__DATA FOR REVIEW__.

══════════════════════════════

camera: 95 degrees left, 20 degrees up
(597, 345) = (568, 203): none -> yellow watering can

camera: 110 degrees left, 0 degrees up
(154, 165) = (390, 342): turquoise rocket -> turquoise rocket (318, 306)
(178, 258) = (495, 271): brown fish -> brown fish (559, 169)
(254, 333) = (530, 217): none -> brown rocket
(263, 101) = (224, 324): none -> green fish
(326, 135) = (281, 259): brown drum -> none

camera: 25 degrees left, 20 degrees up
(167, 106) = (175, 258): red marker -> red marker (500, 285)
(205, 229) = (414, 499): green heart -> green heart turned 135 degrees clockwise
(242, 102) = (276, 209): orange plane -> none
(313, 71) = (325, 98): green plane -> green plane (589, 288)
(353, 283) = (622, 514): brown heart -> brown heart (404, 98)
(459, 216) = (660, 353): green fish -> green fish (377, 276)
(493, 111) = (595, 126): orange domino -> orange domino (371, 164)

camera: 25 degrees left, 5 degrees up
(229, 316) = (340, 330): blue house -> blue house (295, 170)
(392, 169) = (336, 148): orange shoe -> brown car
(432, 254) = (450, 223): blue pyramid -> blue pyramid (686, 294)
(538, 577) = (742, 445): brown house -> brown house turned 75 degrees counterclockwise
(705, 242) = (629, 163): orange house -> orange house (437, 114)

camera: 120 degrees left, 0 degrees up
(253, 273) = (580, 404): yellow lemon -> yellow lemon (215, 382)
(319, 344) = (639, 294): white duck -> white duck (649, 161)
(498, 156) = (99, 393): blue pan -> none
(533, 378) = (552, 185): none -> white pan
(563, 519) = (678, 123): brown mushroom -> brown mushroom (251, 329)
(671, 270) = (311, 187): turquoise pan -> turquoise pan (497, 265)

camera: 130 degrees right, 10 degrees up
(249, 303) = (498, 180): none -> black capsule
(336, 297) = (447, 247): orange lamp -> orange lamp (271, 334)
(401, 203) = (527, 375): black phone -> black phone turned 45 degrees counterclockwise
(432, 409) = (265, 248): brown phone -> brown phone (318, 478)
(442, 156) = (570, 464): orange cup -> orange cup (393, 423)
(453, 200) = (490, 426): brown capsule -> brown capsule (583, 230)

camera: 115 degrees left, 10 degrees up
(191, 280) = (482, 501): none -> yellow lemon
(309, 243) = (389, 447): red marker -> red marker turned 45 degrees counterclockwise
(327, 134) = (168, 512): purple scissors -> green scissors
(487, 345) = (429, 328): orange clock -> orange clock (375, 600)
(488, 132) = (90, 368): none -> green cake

══════════════════════════════

__WORK INSTRUCTIONS__.
Begin at the first line of the records above and quote every line verbatim through the one that contains "(191, 280) = (482, 501): none -> yellow lemon".

__COMPLETED EXERCISE__.
camera: 95 degrees left, 20 degrees up
(597, 345) = (568, 203): none -> yellow watering can

camera: 110 degrees left, 0 degrees up
(154, 165) = (390, 342): turquoise rocket -> turquoise rocket (318, 306)
(178, 258) = (495, 271): brown fish -> brown fish (559, 169)
(254, 333) = (530, 217): none -> brown rocket
(263, 101) = (224, 324): none -> green fish
(326, 135) = (281, 259): brown drum -> none

camera: 25 degrees left, 20 degrees up
(167, 106) = (175, 258): red marker -> red marker (500, 285)
(205, 229) = (414, 499): green heart -> green heart turned 135 degrees clockwise
(242, 102) = (276, 209): orange plane -> none
(313, 71) = (325, 98): green plane -> green plane (589, 288)
(353, 283) = (622, 514): brown heart -> brown heart (404, 98)
(459, 216) = (660, 353): green fish -> green fish (377, 276)
(493, 111) = (595, 126): orange domino -> orange domino (371, 164)

camera: 25 degrees left, 5 degrees up
(229, 316) = (340, 330): blue house -> blue house (295, 170)
(392, 169) = (336, 148): orange shoe -> brown car
(432, 254) = (450, 223): blue pyramid -> blue pyramid (686, 294)
(538, 577) = (742, 445): brown house -> brown house turned 75 degrees counterclockwise
(705, 242) = (629, 163): orange house -> orange house (437, 114)

camera: 120 degrees left, 0 degrees up
(253, 273) = (580, 404): yellow lemon -> yellow lemon (215, 382)
(319, 344) = (639, 294): white duck -> white duck (649, 161)
(498, 156) = (99, 393): blue pan -> none
(533, 378) = (552, 185): none -> white pan
(563, 519) = (678, 123): brown mushroom -> brown mushroom (251, 329)
(671, 270) = (311, 187): turquoise pan -> turquoise pan (497, 265)

camera: 130 degrees right, 10 degrees up
(249, 303) = (498, 180): none -> black capsule
(336, 297) = (447, 247): orange lamp -> orange lamp (271, 334)
(401, 203) = (527, 375): black phone -> black phone turned 45 degrees counterclockwise
(432, 409) = (265, 248): brown phone -> brown phone (318, 478)
(442, 156) = (570, 464): orange cup -> orange cup (393, 423)
(453, 200) = (490, 426): brown capsule -> brown capsule (583, 230)

camera: 115 degrees left, 10 degrees up
(191, 280) = (482, 501): none -> yellow lemon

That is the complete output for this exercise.